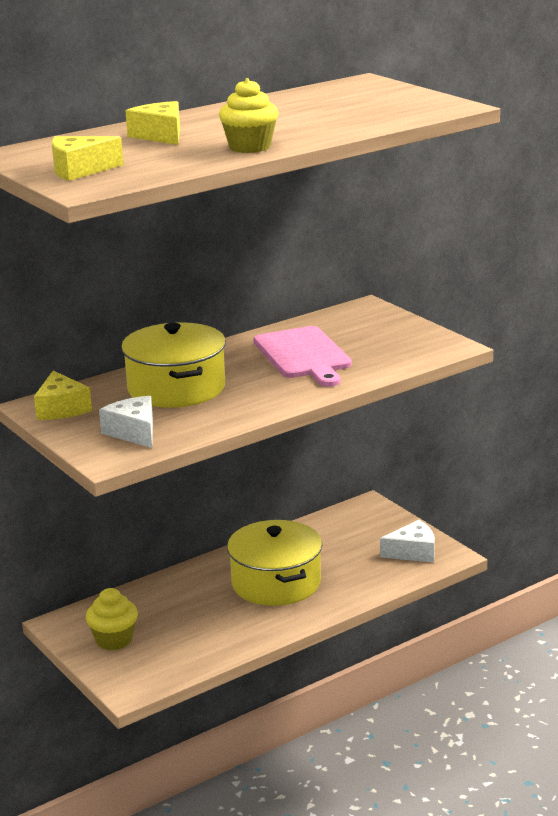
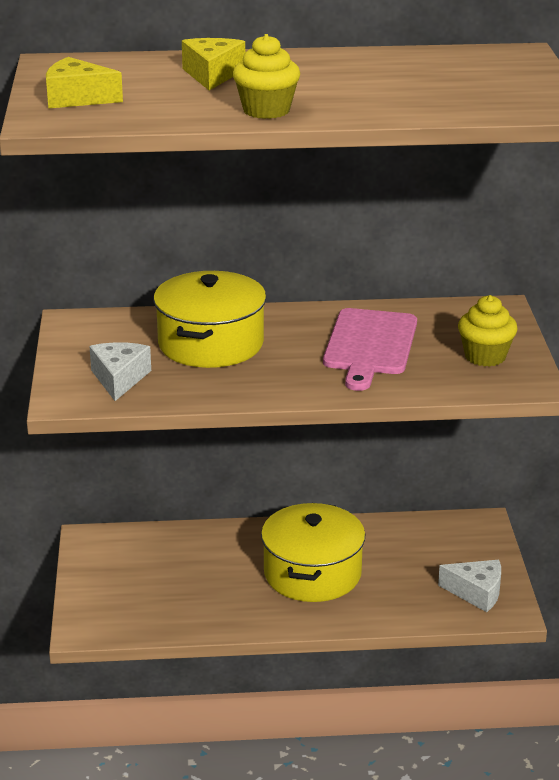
camera: 30 degrees right, 5 degrees up
(61, 408) = (90, 332): yellow cheese -> none
(114, 640) = (117, 574): yellow cupcake -> yellow cupcake (485, 356)

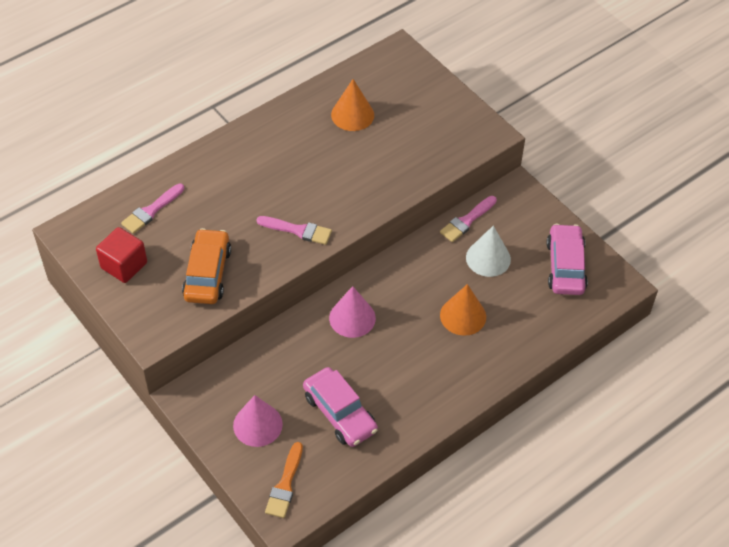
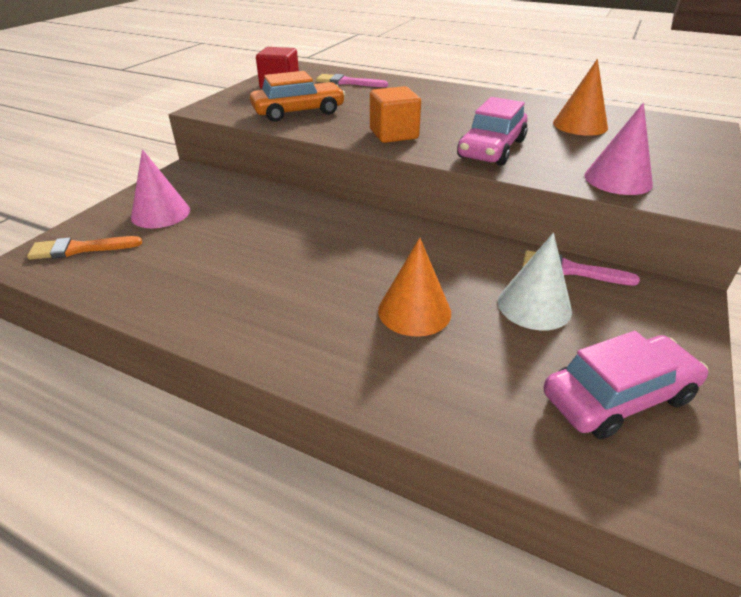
camera: 65 degrees right, 15 degrees down
(298, 230) = (393, 134): pink brush -> orange cube
(340, 413) = (196, 257): pink car -> pink car (491, 149)
(352, 318) = (340, 230): pink cone -> pink cone (618, 179)

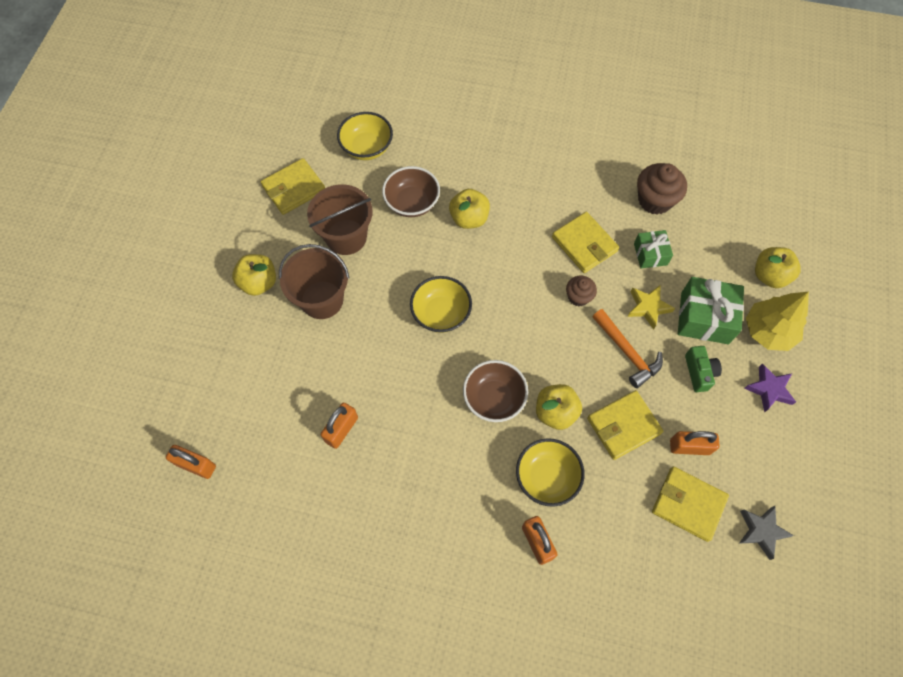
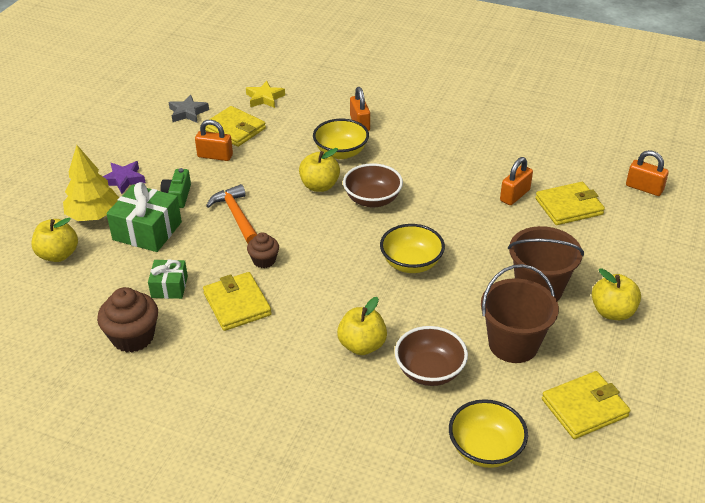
camera: 170 degrees left, 25 degrees down
(623, 426) = (264, 172): yellow wallet -> yellow wallet (569, 206)
(648, 307) = (197, 244): yellow star -> yellow star (264, 98)

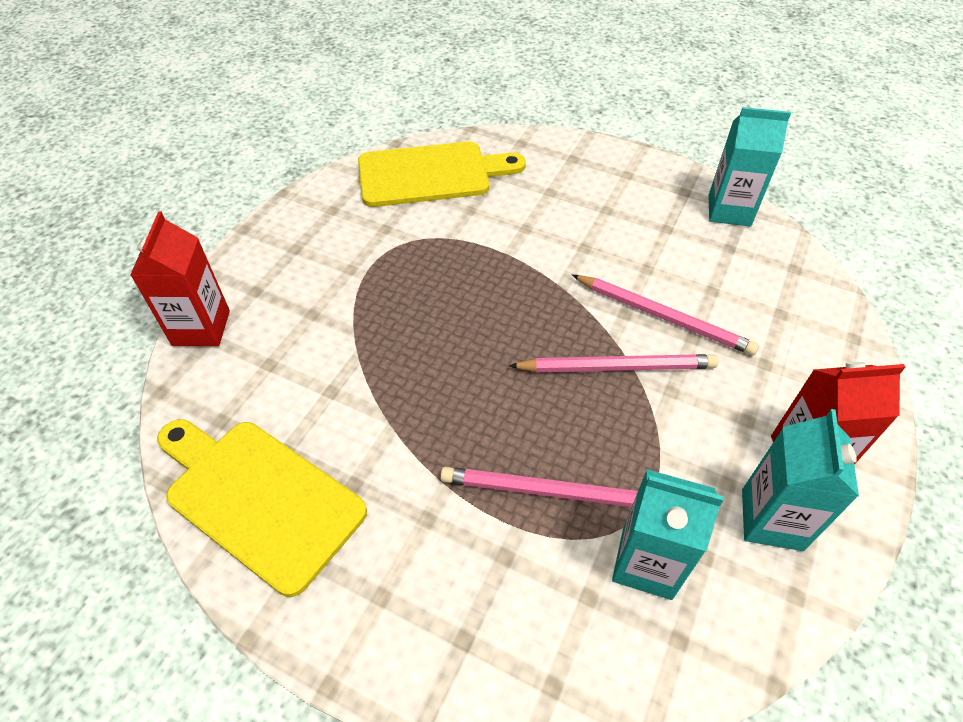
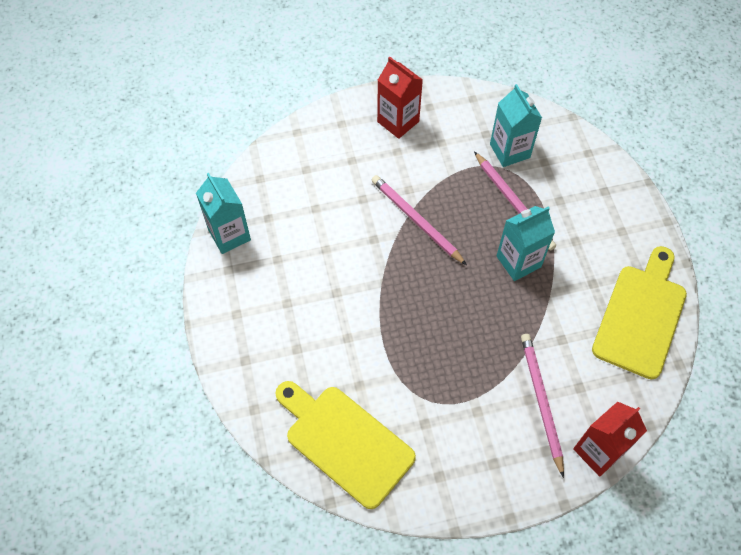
camera: 130 degrees left, 10 degrees up
(258, 498) = (641, 316): yellow cutting board -> yellow cutting board turned 150 degrees counterclockwise
(663, 317) = (359, 219): pink pencil -> pink pencil (541, 401)
(772, 519) = (445, 120): turquoise carton -> turquoise carton (518, 261)

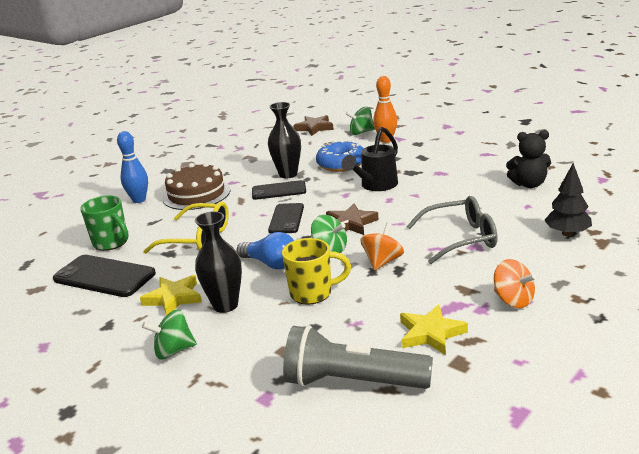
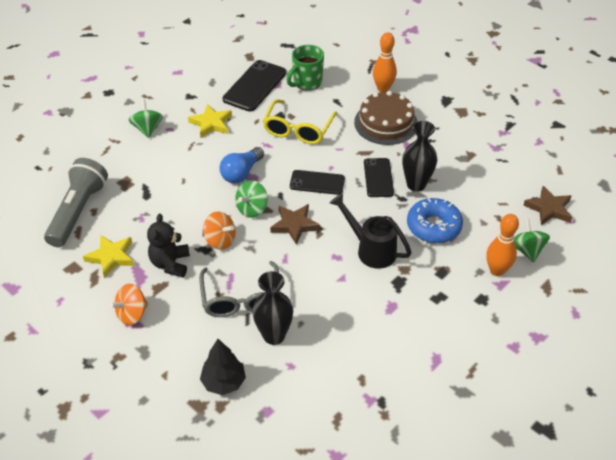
camera: 90 degrees right, 20 degrees up
(139, 200) = (383, 88): blue bowling pin -> orange bowling pin
(225, 305) = (191, 150): black vase -> black vase (274, 335)
(313, 293) = (189, 196): yellow mug -> none
(529, 184) = (341, 380): black teddy bear -> black teddy bear (170, 264)

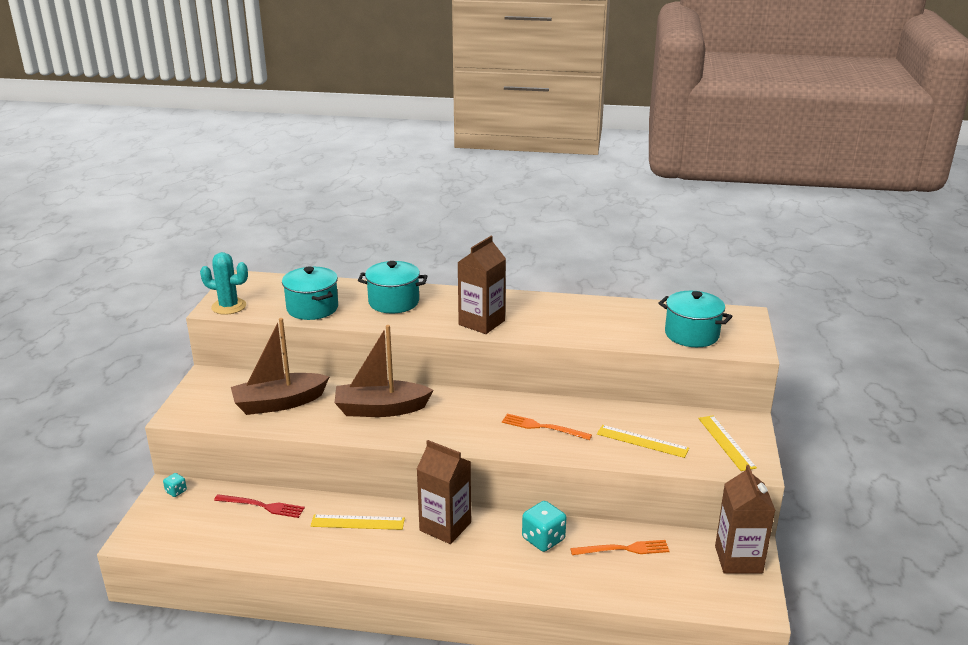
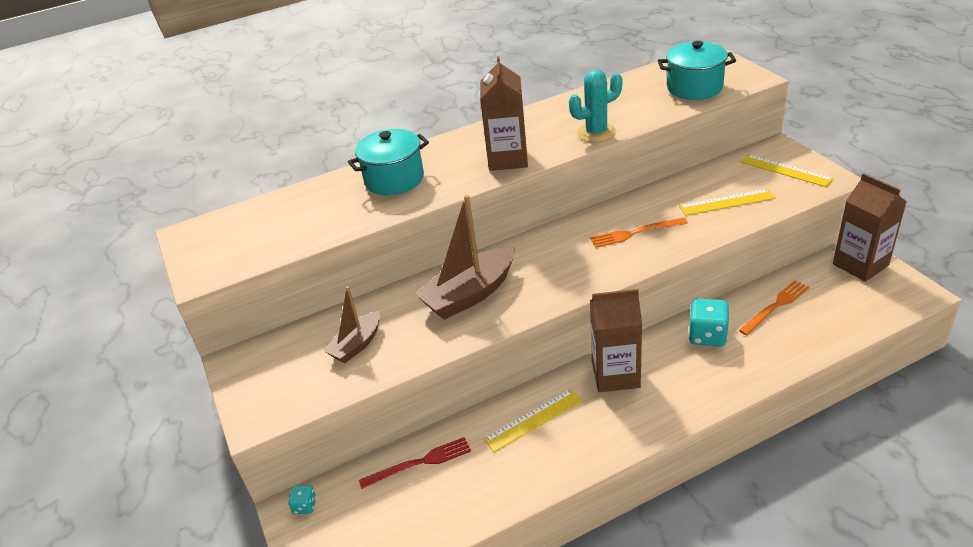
camera: 30 degrees left, 10 degrees up
(229, 306) = (215, 268): turquoise cactus -> turquoise cactus (596, 133)
(279, 403) = (357, 345): brown boat -> brown boat, size x0.59
(312, 308) = (316, 225): turquoise pot -> none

◆ ◆ ◆ ◆

▶ [Exercise brief] Go through the records above, find each line with the string "orange", and copy it.

▶ [Reply]
(298, 230) = (393, 134): pink brush -> orange cube
(139, 200) = (383, 88): blue bowling pin -> orange bowling pin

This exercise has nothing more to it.